▶ _What is needed_: Would you set down the data that follows, word for word, without any pictures?

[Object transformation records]
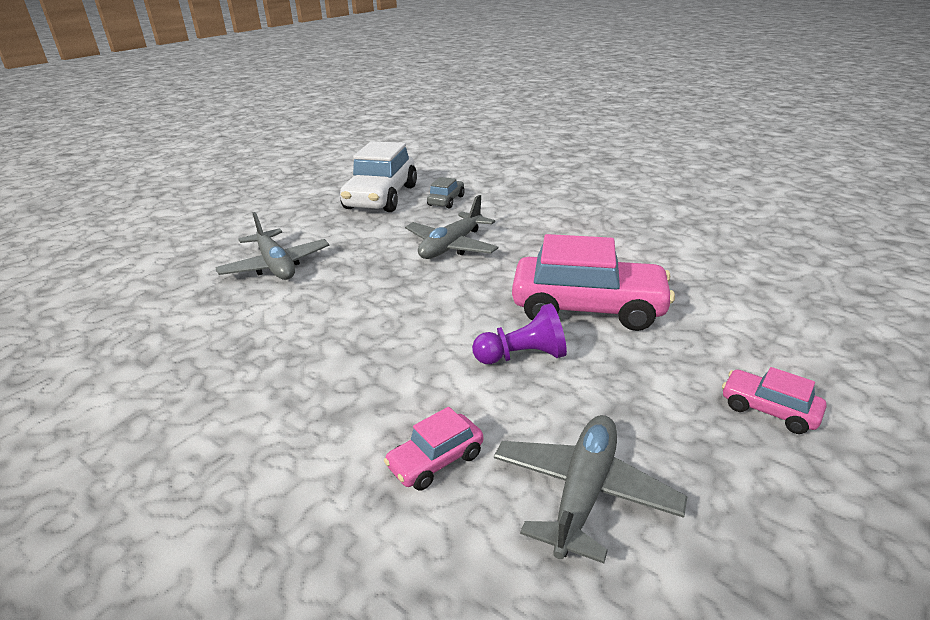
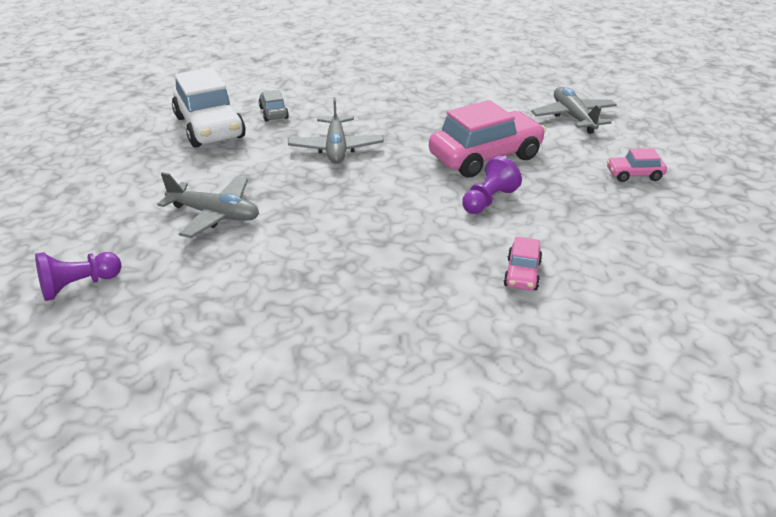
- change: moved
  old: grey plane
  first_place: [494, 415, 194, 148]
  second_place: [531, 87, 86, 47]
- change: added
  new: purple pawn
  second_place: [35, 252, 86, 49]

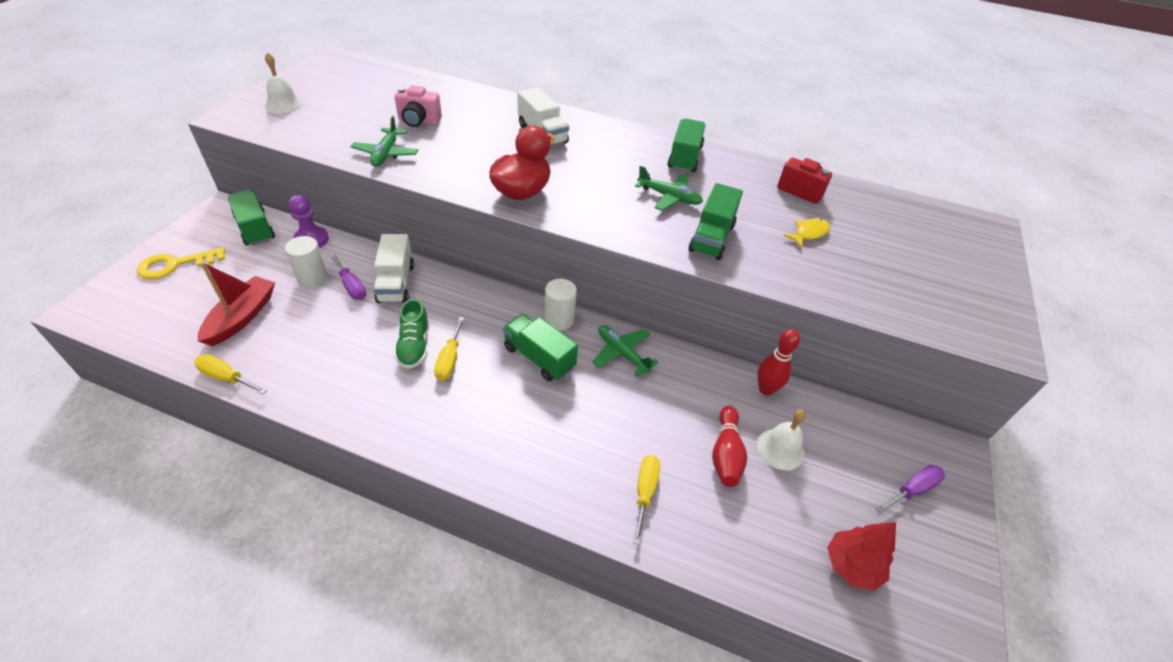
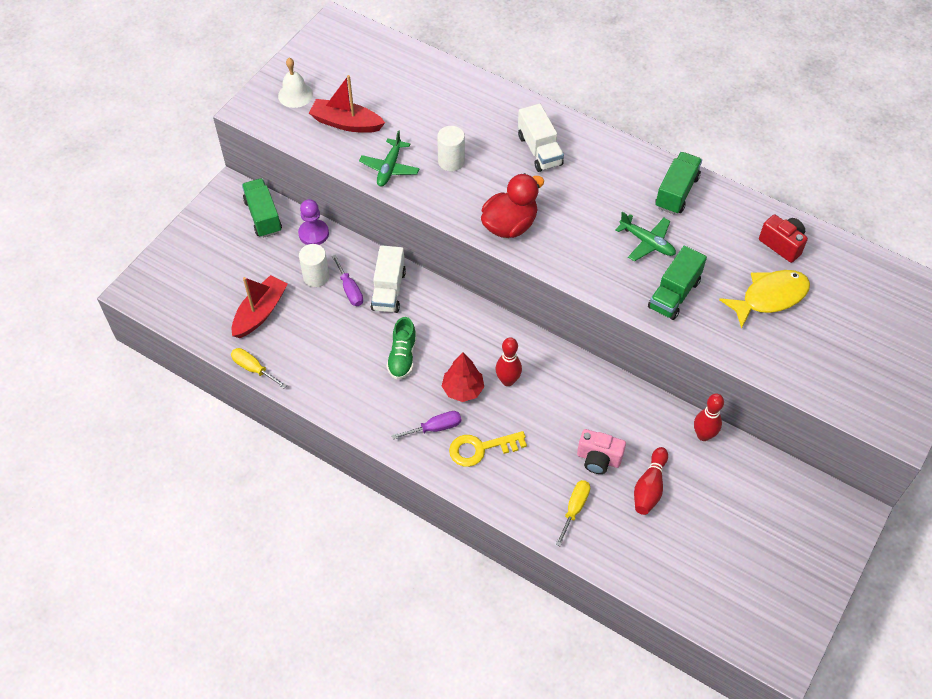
- change: moved
  old: pink camera
  first_place: [395, 85, 47, 42]
  second_place: [577, 429, 49, 45]
- change: resized
  old: yellow fish
  first_place: [783, 218, 47, 30]
  second_place: [719, 270, 91, 59]
  factor: 1.83
- change: moved
  old: yellow key
  first_place: [137, 247, 89, 32]
  second_place: [449, 431, 78, 36]
- change: moved
  old: white cylinder
  first_place: [545, 279, 32, 52]
  second_place: [437, 126, 28, 46]
- change: replaced
  old: green truck
  new: red bowling pin
  first_place: [503, 314, 75, 67]
  second_place: [495, 337, 27, 49]
- change: removed
  old: yellow screwdriver
  first_place: [434, 317, 30, 64]
- change: removed
  old: green plane
  first_place: [592, 325, 66, 52]
- change: removed
  old: white bell
  first_place: [757, 409, 49, 61]
- change: moved
  old: purple screwdriver
  first_place: [876, 465, 69, 48]
  second_place: [392, 411, 69, 28]
- change: moved
  old: red tree
  first_place: [827, 522, 69, 69]
  second_place: [442, 353, 42, 49]
- change: added
  new: red boat
  second_place: [309, 75, 76, 58]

▶ _Solution for this problem_:
- change: moved
  old: grey plane
  first_place: [494, 415, 194, 148]
  second_place: [531, 87, 86, 47]
- change: added
  new: purple pawn
  second_place: [35, 252, 86, 49]

- change: moved
  old: pink camera
  first_place: [395, 85, 47, 42]
  second_place: [577, 429, 49, 45]
- change: resized
  old: yellow fish
  first_place: [783, 218, 47, 30]
  second_place: [719, 270, 91, 59]
  factor: 1.83
- change: moved
  old: yellow key
  first_place: [137, 247, 89, 32]
  second_place: [449, 431, 78, 36]
- change: moved
  old: white cylinder
  first_place: [545, 279, 32, 52]
  second_place: [437, 126, 28, 46]
- change: replaced
  old: green truck
  new: red bowling pin
  first_place: [503, 314, 75, 67]
  second_place: [495, 337, 27, 49]
- change: removed
  old: yellow screwdriver
  first_place: [434, 317, 30, 64]
- change: removed
  old: green plane
  first_place: [592, 325, 66, 52]
- change: removed
  old: white bell
  first_place: [757, 409, 49, 61]
- change: moved
  old: purple screwdriver
  first_place: [876, 465, 69, 48]
  second_place: [392, 411, 69, 28]
- change: moved
  old: red tree
  first_place: [827, 522, 69, 69]
  second_place: [442, 353, 42, 49]
- change: added
  new: red boat
  second_place: [309, 75, 76, 58]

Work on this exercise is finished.